Task to complete:
Please give back each line below unchanged; none of the pictures should appear.
☆ ☆ ☆
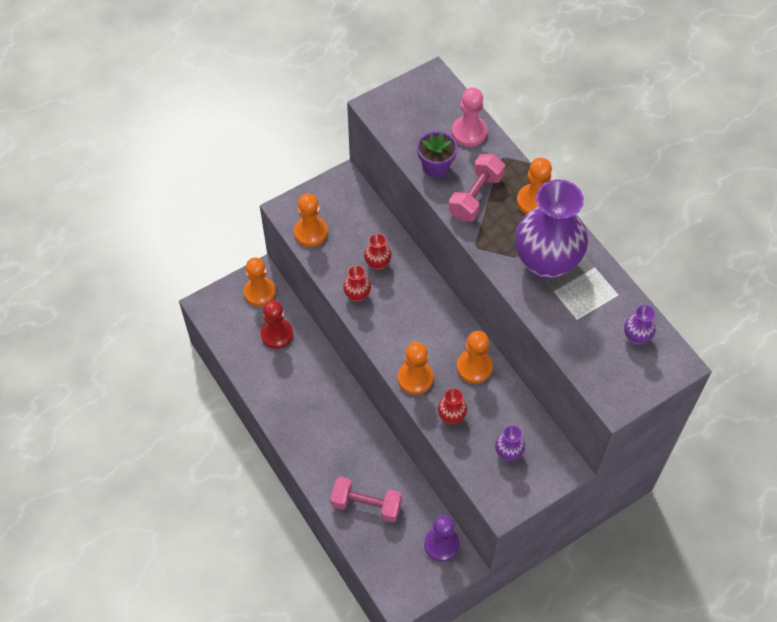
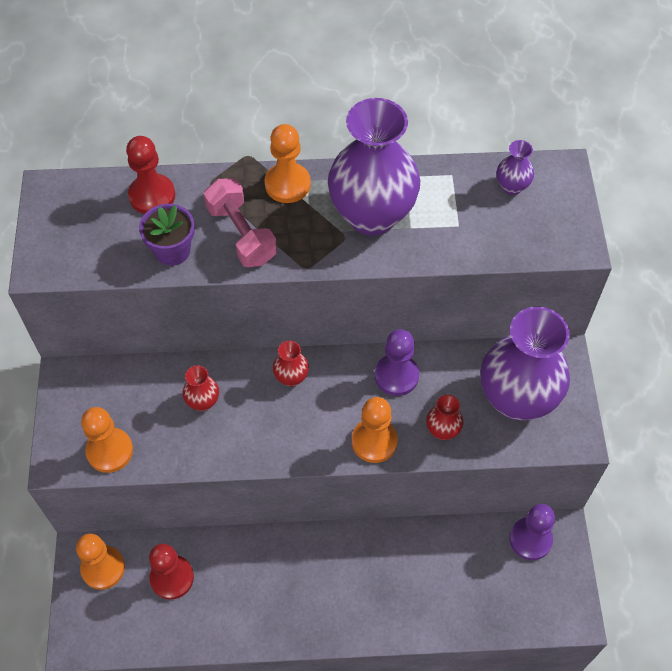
camera: 60 degrees left, 0 degrees up
pink dumbbell [330,477,402,523] -> none
red vase [343,265,371,302] -> red vase moved to [273,341,309,387]
pink pawn [452,87,487,147] -> red pawn [126,136,175,214]
orange pawn [457,331,493,383] -> purple pawn [375,329,419,396]
purple vase [495,425,525,461] -> purple vase [481,307,570,420], size x2.37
☆ ☆ ☆
Answer to the exercise:
camera: 60 degrees left, 0 degrees up
pink dumbbell [330,477,402,523] -> none
red vase [343,265,371,302] -> red vase moved to [273,341,309,387]
pink pawn [452,87,487,147] -> red pawn [126,136,175,214]
orange pawn [457,331,493,383] -> purple pawn [375,329,419,396]
purple vase [495,425,525,461] -> purple vase [481,307,570,420], size x2.37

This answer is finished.